_Try it_:
In the listing below, the answer starts at the line that has "(308, 311) = (386, 422): red" and stops after the line that has "(487, 377) = (416, 277): none"; please repeat that part exactly and nothing more.

_Working data_:
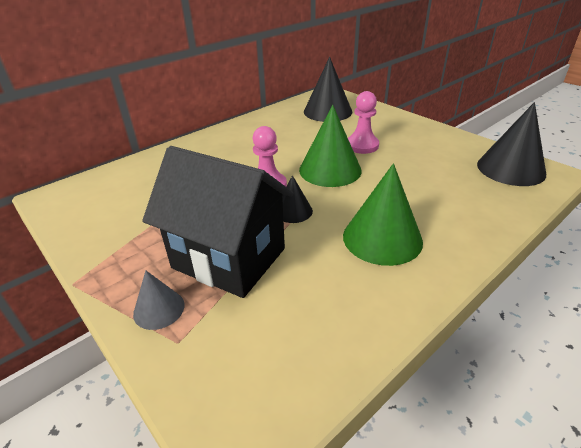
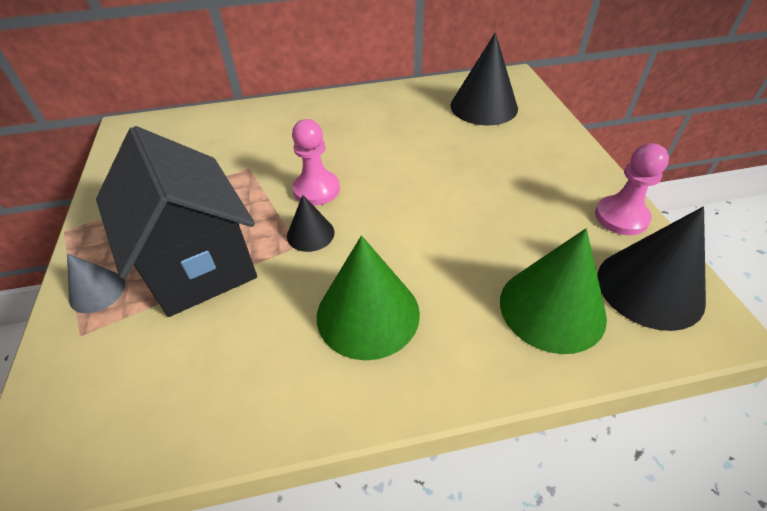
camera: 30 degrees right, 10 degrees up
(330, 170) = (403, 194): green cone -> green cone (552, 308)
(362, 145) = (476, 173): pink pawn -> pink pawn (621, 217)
...
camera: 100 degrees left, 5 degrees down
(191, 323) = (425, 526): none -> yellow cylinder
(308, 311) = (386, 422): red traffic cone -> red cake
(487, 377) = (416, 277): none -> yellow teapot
==
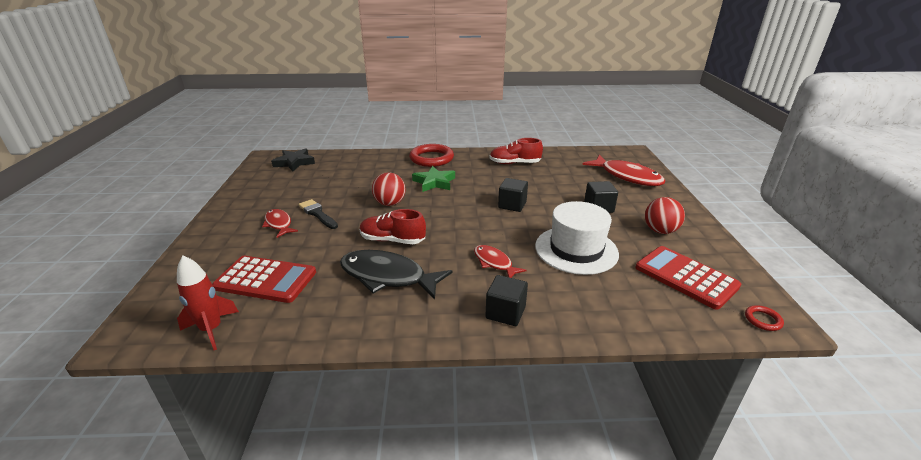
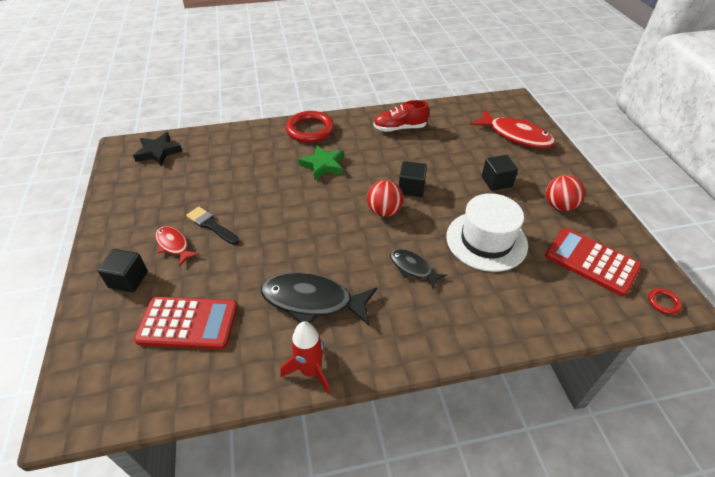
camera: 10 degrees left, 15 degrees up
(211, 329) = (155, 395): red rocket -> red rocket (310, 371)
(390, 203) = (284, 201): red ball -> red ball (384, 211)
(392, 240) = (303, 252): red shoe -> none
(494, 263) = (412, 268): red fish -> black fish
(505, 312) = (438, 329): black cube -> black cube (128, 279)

_Written response_:
(308, 311) = (386, 422): red traffic cone -> red cake
(487, 377) = (416, 277): none -> yellow teapot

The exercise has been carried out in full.